**REQUIRED ACTION**
Of all the entries below, retype only the lines from the one with "(320, 141) = (606, 278): none -> yellow lemon" through the one with "(713, 129) = (398, 602): none -> red box", exactly as they appear.

Records contained in a dataset:
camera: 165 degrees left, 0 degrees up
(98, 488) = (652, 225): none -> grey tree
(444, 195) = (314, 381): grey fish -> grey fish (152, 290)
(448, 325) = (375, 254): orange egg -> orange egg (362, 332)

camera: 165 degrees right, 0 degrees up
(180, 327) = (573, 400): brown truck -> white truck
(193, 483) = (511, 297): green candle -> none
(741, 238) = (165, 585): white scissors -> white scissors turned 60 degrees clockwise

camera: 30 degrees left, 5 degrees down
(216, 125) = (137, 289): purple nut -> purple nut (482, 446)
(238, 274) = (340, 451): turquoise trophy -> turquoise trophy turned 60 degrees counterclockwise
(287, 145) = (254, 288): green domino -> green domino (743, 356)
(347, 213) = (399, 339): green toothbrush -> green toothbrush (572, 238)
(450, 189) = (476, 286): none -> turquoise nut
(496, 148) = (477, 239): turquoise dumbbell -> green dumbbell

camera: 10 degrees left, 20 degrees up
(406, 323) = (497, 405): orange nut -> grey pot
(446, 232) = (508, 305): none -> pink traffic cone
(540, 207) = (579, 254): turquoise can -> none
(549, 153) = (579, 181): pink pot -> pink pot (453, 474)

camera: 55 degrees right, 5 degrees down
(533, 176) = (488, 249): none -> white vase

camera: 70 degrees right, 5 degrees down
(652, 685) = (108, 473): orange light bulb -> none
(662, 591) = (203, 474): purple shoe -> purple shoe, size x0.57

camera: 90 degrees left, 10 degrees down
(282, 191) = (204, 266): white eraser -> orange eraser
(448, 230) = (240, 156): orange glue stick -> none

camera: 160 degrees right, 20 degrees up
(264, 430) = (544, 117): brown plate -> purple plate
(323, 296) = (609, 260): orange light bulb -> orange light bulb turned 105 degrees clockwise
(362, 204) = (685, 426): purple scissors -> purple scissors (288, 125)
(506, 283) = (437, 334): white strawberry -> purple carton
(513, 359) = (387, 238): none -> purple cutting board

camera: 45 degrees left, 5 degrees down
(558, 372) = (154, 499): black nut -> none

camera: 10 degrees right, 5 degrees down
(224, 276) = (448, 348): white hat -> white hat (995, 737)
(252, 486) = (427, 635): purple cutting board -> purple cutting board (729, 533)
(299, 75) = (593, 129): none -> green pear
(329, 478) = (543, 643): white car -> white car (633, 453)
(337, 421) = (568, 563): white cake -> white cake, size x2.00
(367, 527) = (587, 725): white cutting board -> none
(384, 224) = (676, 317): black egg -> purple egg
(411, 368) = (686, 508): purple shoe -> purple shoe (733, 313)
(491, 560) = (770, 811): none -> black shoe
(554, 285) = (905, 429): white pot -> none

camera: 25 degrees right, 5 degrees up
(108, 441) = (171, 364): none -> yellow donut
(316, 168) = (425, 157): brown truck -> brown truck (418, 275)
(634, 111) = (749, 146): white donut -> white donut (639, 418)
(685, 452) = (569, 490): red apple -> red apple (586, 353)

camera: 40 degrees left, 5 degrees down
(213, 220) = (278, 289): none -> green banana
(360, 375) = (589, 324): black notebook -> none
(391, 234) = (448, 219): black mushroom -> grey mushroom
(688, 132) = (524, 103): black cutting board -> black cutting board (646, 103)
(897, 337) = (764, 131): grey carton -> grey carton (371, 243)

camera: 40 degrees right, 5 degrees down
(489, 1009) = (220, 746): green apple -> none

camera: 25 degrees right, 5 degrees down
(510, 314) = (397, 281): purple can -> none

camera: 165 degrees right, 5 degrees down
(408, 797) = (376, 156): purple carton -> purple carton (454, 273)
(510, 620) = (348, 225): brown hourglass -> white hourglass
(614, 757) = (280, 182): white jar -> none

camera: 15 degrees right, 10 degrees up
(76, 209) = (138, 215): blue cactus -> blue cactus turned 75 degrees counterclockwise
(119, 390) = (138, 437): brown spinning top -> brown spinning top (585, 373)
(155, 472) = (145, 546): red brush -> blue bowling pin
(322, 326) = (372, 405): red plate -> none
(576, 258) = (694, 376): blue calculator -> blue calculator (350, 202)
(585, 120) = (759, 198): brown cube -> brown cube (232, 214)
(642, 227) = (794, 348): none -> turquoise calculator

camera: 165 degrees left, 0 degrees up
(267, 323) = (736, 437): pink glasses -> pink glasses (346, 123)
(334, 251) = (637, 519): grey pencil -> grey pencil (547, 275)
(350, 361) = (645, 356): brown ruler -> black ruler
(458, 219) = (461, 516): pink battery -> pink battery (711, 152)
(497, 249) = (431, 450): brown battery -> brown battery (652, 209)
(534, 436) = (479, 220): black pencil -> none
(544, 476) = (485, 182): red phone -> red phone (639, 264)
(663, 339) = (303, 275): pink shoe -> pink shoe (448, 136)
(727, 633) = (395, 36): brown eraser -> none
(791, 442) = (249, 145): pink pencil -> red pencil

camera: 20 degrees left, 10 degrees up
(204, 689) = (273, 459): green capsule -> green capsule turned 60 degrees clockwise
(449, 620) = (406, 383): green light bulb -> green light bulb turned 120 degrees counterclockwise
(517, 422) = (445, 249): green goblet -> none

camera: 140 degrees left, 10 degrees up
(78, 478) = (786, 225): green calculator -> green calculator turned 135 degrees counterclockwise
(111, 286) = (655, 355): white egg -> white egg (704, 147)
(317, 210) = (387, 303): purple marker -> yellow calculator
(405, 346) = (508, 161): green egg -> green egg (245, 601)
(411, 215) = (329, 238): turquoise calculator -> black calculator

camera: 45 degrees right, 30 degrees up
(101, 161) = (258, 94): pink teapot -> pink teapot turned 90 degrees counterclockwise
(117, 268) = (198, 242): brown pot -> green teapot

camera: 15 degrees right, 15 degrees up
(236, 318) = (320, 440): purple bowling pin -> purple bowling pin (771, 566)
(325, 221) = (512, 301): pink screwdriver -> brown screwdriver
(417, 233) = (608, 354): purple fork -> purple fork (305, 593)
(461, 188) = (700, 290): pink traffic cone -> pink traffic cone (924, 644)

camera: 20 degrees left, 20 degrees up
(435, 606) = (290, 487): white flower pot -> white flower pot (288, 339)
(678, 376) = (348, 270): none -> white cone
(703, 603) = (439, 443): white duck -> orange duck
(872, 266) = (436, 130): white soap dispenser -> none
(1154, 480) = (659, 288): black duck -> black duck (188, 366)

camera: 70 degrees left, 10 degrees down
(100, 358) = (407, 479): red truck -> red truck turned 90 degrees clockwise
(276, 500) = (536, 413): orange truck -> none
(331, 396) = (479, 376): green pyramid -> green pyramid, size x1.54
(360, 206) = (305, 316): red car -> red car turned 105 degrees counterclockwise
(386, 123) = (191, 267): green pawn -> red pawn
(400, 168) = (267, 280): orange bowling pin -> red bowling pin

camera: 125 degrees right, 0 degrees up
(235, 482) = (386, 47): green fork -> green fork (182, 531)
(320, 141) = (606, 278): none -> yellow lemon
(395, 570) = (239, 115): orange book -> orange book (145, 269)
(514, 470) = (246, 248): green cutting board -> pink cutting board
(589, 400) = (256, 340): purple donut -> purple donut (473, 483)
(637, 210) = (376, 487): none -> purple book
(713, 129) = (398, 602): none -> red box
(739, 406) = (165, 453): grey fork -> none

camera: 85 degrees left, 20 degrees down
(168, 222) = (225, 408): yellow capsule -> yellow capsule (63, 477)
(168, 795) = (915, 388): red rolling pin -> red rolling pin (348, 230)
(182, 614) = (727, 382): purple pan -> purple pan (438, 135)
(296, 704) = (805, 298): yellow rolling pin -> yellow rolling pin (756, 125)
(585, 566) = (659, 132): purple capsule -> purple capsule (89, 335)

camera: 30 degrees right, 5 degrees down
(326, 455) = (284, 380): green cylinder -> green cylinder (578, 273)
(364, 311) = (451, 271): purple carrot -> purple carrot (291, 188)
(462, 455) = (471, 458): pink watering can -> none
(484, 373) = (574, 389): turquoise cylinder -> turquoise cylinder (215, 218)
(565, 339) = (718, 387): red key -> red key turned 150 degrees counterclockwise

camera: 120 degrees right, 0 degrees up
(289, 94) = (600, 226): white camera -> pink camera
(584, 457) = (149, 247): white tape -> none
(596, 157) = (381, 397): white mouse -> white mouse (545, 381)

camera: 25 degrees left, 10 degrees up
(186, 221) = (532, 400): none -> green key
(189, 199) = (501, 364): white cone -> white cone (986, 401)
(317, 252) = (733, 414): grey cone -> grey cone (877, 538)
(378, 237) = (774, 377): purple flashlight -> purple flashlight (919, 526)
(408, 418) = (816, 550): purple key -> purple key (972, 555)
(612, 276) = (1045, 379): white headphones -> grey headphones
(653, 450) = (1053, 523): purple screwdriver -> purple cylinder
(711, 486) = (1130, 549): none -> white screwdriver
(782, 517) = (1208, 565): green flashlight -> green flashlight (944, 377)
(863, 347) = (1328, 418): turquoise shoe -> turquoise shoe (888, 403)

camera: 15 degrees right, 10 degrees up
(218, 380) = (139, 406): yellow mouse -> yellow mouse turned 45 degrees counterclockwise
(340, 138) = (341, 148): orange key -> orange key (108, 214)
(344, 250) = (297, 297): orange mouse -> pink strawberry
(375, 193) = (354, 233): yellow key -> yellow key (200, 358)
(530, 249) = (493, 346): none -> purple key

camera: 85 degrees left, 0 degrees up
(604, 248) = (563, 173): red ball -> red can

**WRITTEN SOLUTION**
(320, 141) = (606, 278): none -> yellow lemon
(395, 570) = (239, 115): orange book -> orange book (145, 269)
(514, 470) = (246, 248): green cutting board -> pink cutting board
(589, 400) = (256, 340): purple donut -> purple donut (473, 483)
(637, 210) = (376, 487): none -> purple book
(713, 129) = (398, 602): none -> red box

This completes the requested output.